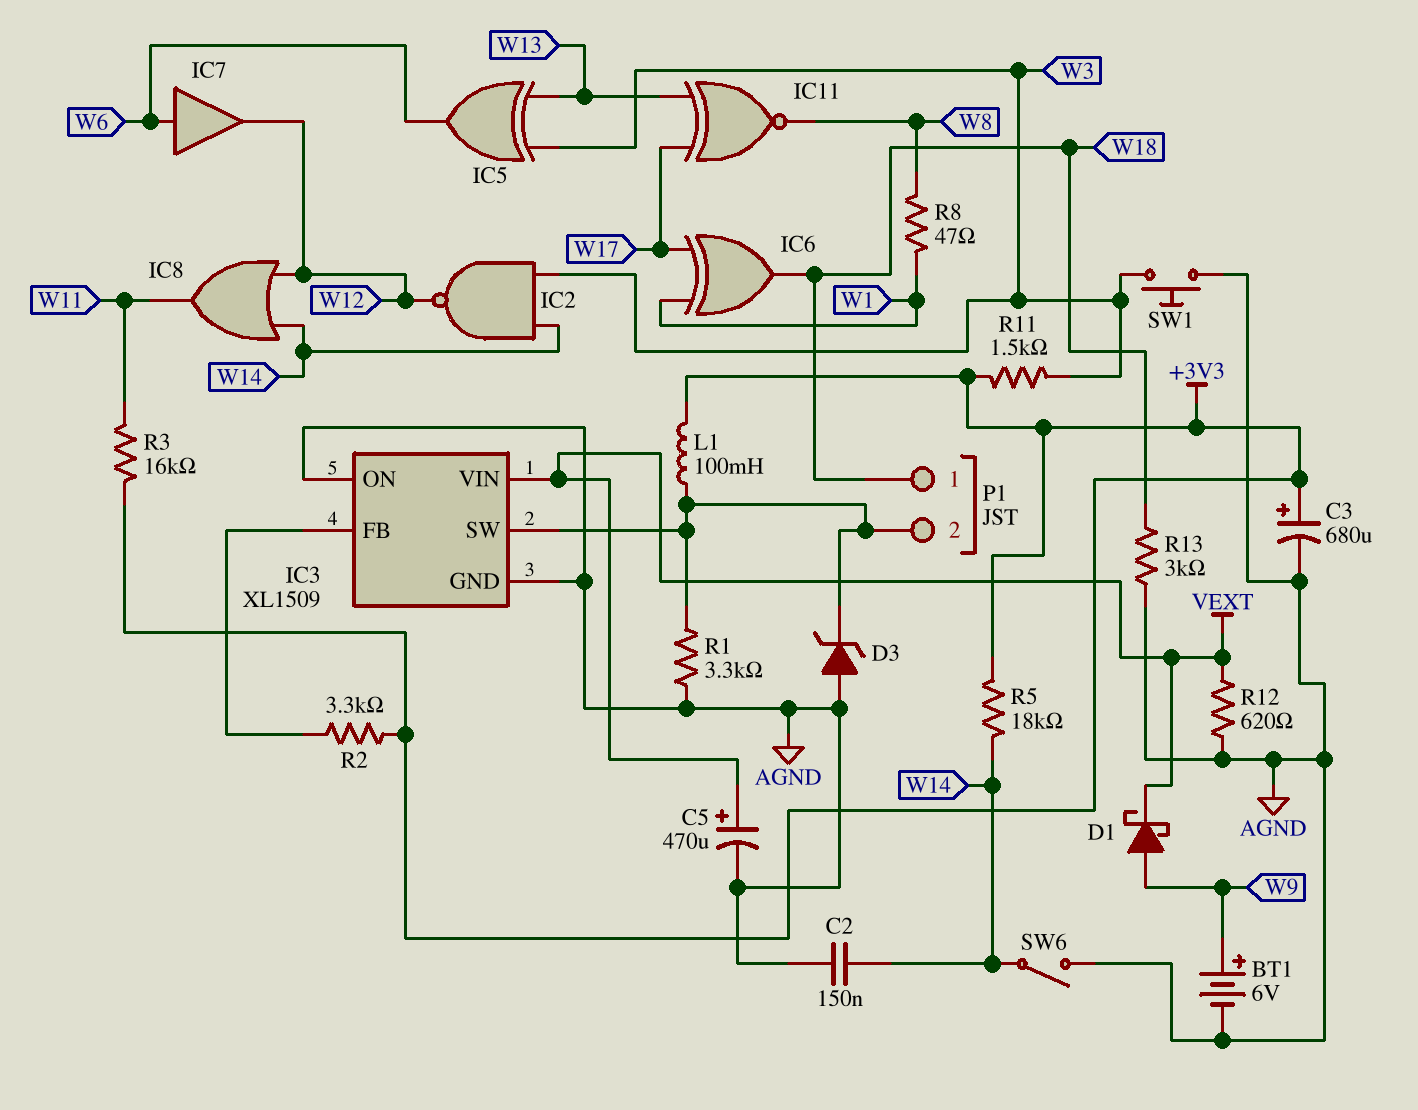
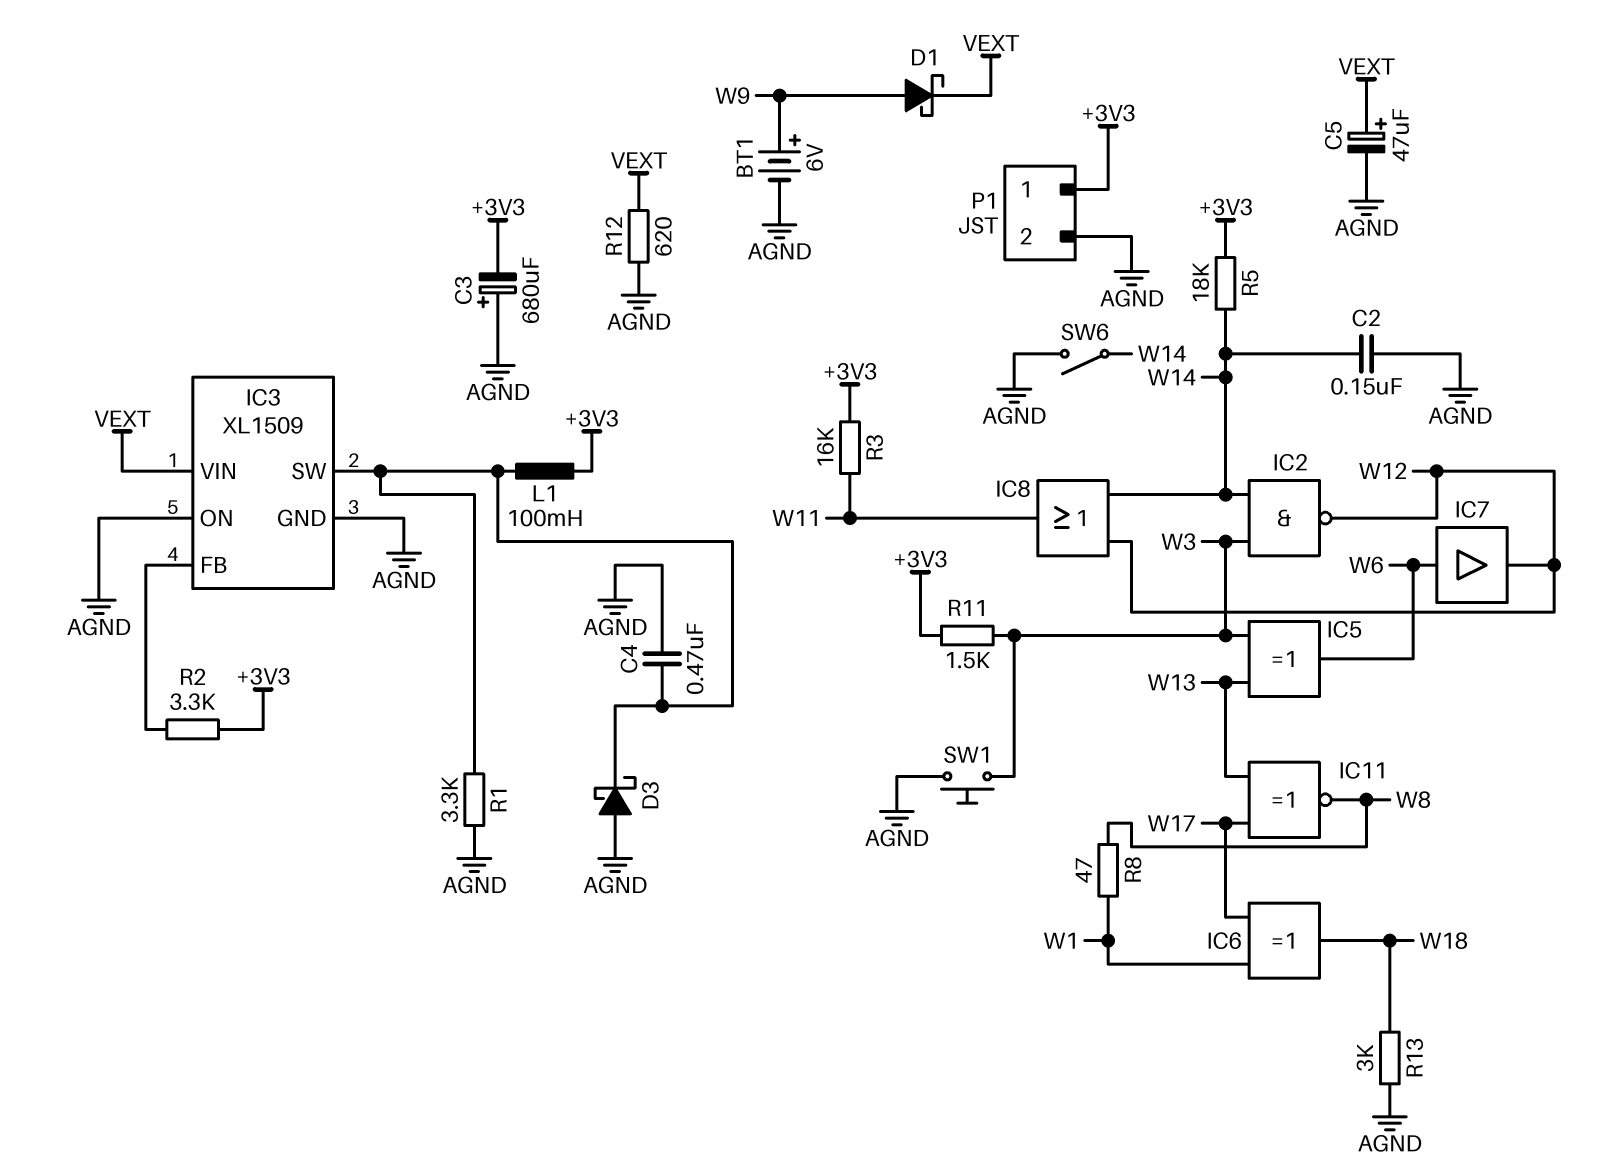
C3: 680uF (plus +3V3, minus AGND) -> 680uF (plus AGND, minus +3V3)
C4: none -> 470nF (AGND, IC3/SW)
C5: 470uF (plus VEXT, minus AGND) -> 47uF (plus VEXT, minus AGND)
D3: zener (A AGND, K IC3/SW) -> schottky (A AGND, K IC3/SW)
P1 pin 1: W18 -> +3V3
P1 pin 2: IC3/SW -> AGND

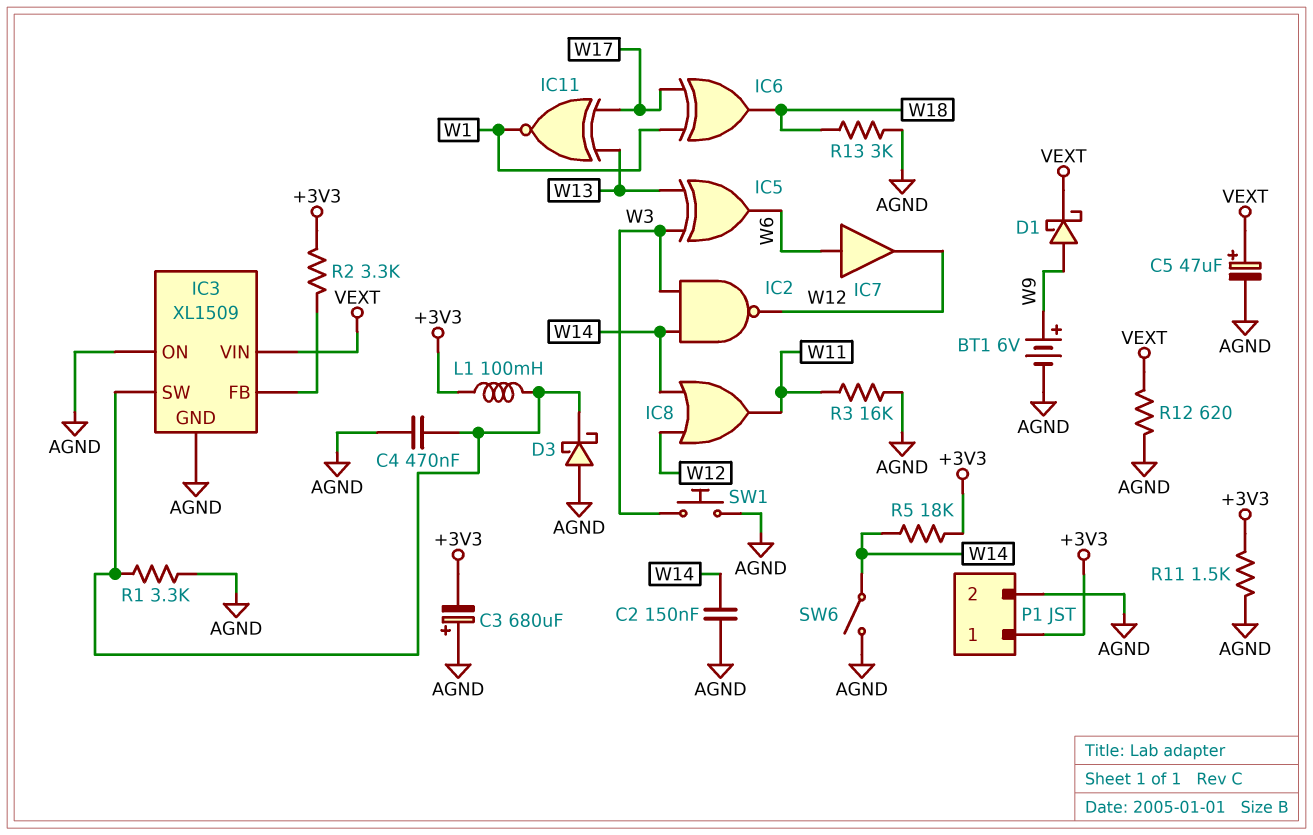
IC11: XNOR (in W13, in W17, out W8) -> XNOR (in W13, in W17, out W1)
R3: 16k (+3V3, W11) -> 16k (AGND, W11)
R8: 47 (W1, W8) -> none
R11: 1.5k (+3V3, W3) -> 1.5k (+3V3, AGND)

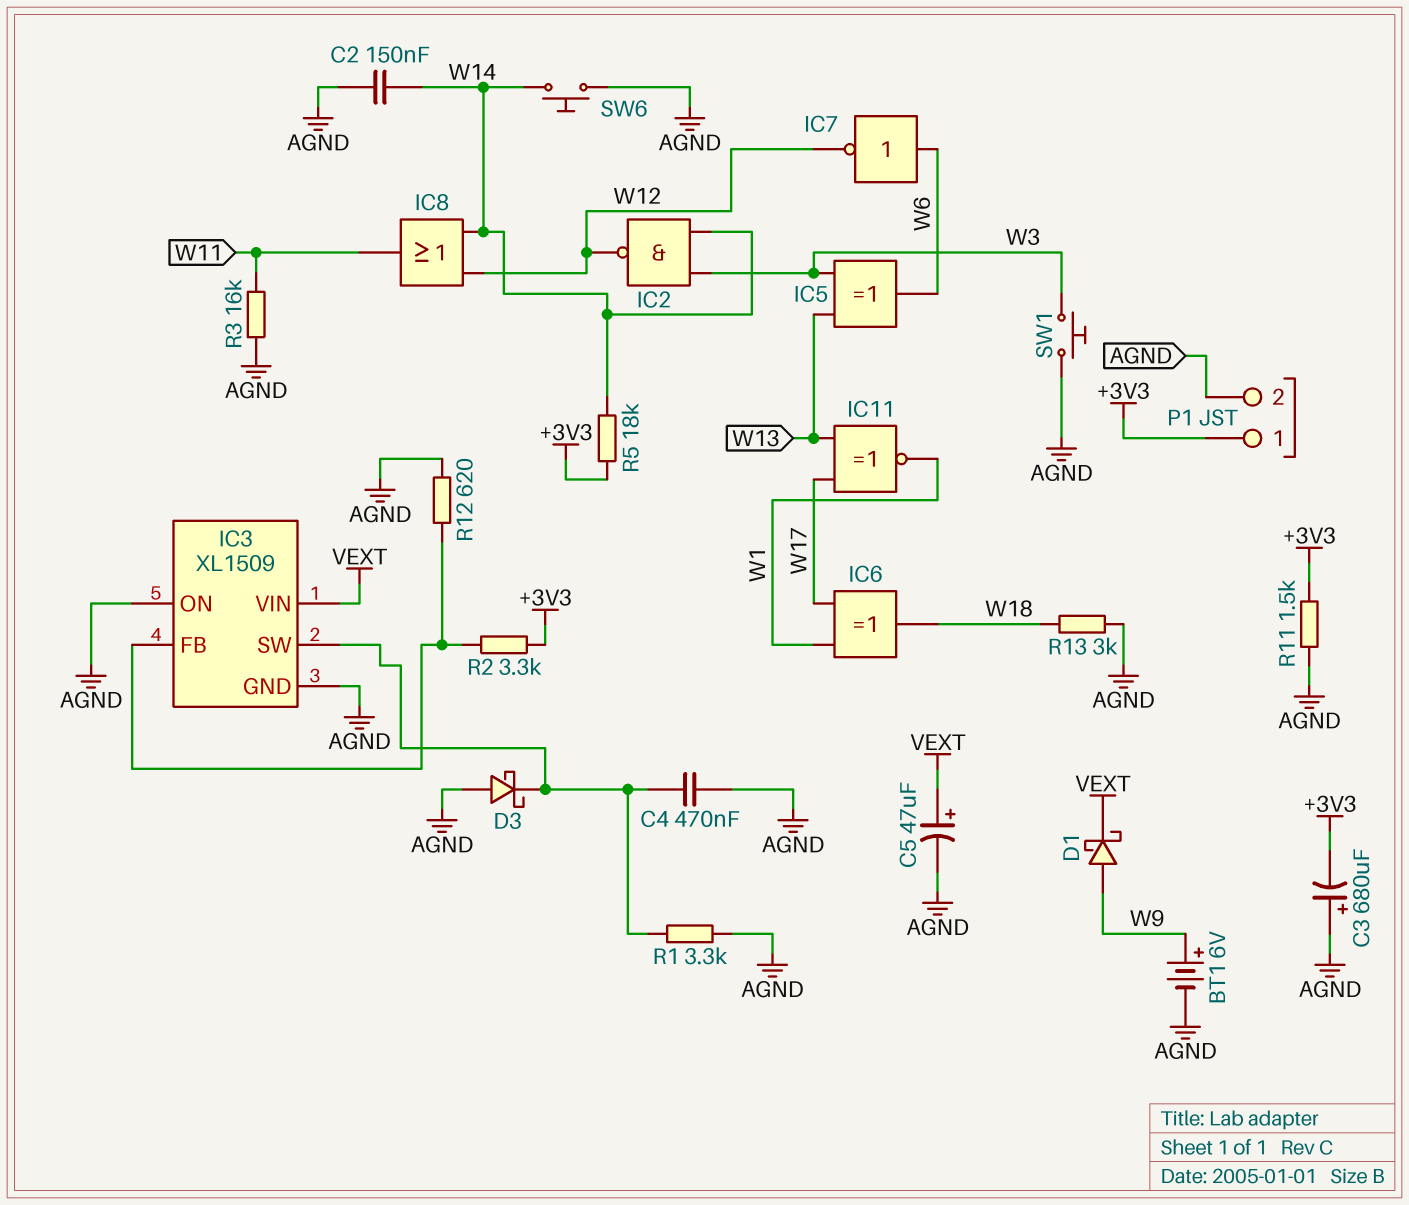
IC7: buffer (in W6, out W12) -> NOT (in W6, out W12)
L1: 100mH (+3V3, IC3/SW) -> none
R12: 620 (AGND, VEXT) -> 620 (AGND, IC3/FB)
SW6: switch (AGND, W14) -> button (AGND, W14)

·····

Problem requirements:
Could you transcribe the records above exactly, leaving out any pictures?

Result of the task:
C3: 680uF (plus +3V3, minus AGND) -> 680uF (plus AGND, minus +3V3)
C4: none -> 470nF (AGND, IC3/SW)
C5: 470uF (plus VEXT, minus AGND) -> 47uF (plus VEXT, minus AGND)
D3: zener (A AGND, K IC3/SW) -> schottky (A AGND, K IC3/SW)
P1 pin 1: W18 -> +3V3
P1 pin 2: IC3/SW -> AGND

IC11: XNOR (in W13, in W17, out W8) -> XNOR (in W13, in W17, out W1)
R3: 16k (+3V3, W11) -> 16k (AGND, W11)
R8: 47 (W1, W8) -> none
R11: 1.5k (+3V3, W3) -> 1.5k (+3V3, AGND)

IC7: buffer (in W6, out W12) -> NOT (in W6, out W12)
L1: 100mH (+3V3, IC3/SW) -> none
R12: 620 (AGND, VEXT) -> 620 (AGND, IC3/FB)
SW6: switch (AGND, W14) -> button (AGND, W14)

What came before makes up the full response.